Task directions >>
From the entries below, return exactly the lines beginning at the one that contains "Someone carried the Ei" and ending at the one that contains "Someone took away the Pilz [rot]", both of them included, and only those lines.

[Working data Boundary: Start]

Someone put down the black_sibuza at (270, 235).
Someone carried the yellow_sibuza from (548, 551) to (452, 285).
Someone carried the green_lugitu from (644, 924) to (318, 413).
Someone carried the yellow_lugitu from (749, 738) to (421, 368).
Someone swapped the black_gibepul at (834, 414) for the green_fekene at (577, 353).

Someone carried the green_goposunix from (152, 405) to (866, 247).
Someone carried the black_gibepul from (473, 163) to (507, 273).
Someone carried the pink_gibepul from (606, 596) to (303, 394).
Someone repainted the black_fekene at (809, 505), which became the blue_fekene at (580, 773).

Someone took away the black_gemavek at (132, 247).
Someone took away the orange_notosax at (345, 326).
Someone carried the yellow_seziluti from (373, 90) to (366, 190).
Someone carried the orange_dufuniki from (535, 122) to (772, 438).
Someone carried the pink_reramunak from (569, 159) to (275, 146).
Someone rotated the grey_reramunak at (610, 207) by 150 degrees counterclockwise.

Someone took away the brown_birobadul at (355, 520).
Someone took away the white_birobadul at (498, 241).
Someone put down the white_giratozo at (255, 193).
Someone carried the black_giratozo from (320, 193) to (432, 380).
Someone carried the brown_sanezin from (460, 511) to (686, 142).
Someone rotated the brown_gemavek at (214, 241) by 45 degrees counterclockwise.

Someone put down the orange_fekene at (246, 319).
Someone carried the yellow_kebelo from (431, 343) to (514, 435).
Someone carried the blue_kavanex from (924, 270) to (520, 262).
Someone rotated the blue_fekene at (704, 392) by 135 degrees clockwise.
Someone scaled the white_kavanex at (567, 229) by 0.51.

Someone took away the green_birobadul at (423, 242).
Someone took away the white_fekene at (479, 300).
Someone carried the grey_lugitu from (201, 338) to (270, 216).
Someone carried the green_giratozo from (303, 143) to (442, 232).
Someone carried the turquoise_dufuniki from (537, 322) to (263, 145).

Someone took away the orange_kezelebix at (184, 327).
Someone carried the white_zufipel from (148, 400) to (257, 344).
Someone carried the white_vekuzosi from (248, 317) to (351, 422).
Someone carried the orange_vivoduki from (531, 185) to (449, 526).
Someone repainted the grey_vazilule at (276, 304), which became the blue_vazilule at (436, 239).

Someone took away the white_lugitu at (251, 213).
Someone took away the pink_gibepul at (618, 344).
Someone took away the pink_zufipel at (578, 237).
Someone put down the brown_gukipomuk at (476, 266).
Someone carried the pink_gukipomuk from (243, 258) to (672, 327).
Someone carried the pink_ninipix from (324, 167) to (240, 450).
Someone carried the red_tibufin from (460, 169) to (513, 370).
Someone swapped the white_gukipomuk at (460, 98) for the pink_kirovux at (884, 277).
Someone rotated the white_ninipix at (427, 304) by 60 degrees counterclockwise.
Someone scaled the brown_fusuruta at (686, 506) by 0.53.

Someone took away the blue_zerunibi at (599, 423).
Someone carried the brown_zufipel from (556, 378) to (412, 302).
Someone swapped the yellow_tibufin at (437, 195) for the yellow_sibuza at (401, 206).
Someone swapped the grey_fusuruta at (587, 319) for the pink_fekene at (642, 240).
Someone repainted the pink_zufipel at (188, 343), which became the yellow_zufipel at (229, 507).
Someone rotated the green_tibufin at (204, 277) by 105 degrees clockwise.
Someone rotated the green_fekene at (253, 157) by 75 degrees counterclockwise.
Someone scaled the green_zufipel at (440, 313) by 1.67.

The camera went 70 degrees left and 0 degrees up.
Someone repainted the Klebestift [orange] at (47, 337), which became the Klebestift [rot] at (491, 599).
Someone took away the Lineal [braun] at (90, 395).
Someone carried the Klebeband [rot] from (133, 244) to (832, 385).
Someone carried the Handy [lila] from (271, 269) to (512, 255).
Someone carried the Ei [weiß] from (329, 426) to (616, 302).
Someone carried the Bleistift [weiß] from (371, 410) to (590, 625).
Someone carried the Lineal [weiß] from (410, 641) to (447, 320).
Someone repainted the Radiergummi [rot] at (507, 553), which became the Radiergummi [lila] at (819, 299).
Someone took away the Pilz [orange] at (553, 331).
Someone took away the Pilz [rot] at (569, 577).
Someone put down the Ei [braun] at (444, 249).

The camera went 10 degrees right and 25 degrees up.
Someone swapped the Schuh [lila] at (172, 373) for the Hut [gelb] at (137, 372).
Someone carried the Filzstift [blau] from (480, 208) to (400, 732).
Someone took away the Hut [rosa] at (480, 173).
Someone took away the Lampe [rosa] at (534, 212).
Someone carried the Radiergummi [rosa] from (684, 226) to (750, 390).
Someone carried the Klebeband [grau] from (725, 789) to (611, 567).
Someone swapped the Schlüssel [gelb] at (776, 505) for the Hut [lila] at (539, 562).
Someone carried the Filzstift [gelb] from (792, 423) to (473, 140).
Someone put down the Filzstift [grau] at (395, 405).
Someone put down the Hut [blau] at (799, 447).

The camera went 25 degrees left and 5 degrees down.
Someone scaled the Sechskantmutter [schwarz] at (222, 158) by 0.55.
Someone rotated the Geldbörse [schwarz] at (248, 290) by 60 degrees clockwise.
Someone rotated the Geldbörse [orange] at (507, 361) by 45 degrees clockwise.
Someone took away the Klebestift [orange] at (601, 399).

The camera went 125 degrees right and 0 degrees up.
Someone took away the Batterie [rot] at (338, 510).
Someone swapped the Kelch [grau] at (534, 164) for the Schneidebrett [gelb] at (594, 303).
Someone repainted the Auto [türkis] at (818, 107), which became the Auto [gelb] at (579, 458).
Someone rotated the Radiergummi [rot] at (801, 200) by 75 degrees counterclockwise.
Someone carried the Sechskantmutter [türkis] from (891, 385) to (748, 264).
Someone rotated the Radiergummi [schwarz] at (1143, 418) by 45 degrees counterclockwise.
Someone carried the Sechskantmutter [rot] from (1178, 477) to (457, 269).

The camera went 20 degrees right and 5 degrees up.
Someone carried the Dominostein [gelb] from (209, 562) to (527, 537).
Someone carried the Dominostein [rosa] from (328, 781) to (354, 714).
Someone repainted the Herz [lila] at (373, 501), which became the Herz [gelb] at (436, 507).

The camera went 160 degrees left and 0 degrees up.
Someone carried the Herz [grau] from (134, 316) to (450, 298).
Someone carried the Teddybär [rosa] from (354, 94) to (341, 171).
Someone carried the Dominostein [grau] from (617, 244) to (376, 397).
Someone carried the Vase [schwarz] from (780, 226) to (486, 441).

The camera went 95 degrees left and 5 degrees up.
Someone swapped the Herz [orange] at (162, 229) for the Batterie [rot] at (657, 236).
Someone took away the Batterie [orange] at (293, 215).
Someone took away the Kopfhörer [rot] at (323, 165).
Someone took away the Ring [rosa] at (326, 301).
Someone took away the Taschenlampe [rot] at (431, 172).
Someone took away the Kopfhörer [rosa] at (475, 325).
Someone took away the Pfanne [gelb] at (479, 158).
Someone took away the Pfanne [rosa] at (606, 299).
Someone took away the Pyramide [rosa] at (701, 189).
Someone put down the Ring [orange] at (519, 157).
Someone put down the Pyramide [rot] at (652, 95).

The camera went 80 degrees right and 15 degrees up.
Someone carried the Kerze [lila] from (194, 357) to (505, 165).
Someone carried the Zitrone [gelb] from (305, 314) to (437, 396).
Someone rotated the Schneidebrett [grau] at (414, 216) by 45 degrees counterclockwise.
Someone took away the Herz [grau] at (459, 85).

[Working data Boundary: End]

Exercise response >>
Someone carried the Ei [weiß] from (329, 426) to (616, 302).
Someone carried the Bleistift [weiß] from (371, 410) to (590, 625).
Someone carried the Lineal [weiß] from (410, 641) to (447, 320).
Someone repainted the Radiergummi [rot] at (507, 553), which became the Radiergummi [lila] at (819, 299).
Someone took away the Pilz [orange] at (553, 331).
Someone took away the Pilz [rot] at (569, 577).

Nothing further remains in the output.